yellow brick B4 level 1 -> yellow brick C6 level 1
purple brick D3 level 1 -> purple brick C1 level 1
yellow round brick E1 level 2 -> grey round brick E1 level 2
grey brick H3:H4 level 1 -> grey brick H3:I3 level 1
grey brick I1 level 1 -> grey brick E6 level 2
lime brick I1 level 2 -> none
==
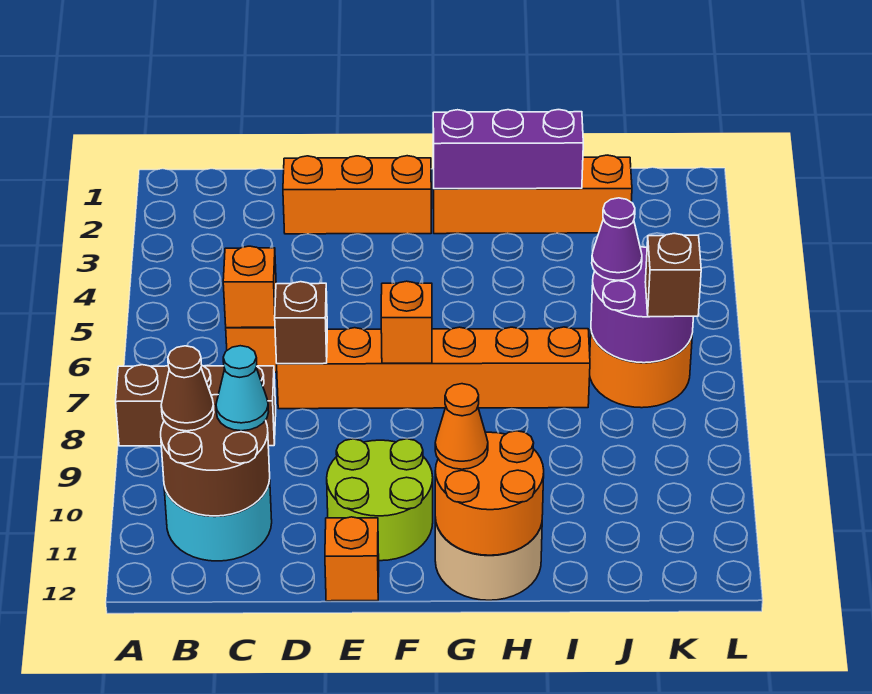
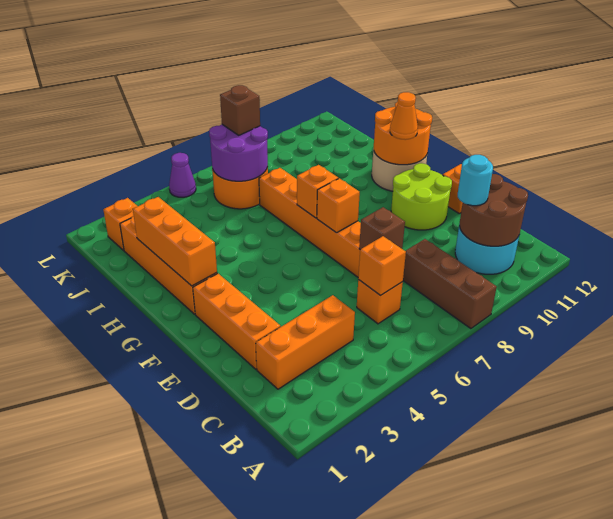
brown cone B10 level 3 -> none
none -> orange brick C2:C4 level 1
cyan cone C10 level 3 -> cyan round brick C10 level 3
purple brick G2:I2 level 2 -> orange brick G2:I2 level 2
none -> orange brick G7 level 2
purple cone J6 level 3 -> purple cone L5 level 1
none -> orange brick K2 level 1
...
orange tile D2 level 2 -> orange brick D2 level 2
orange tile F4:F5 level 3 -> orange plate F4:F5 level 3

Exercise goal -> Every line above in which the word "tile" occurs is to be copied.

Result below ->
orange tile D2 level 2 -> orange brick D2 level 2
orange tile F4:F5 level 3 -> orange plate F4:F5 level 3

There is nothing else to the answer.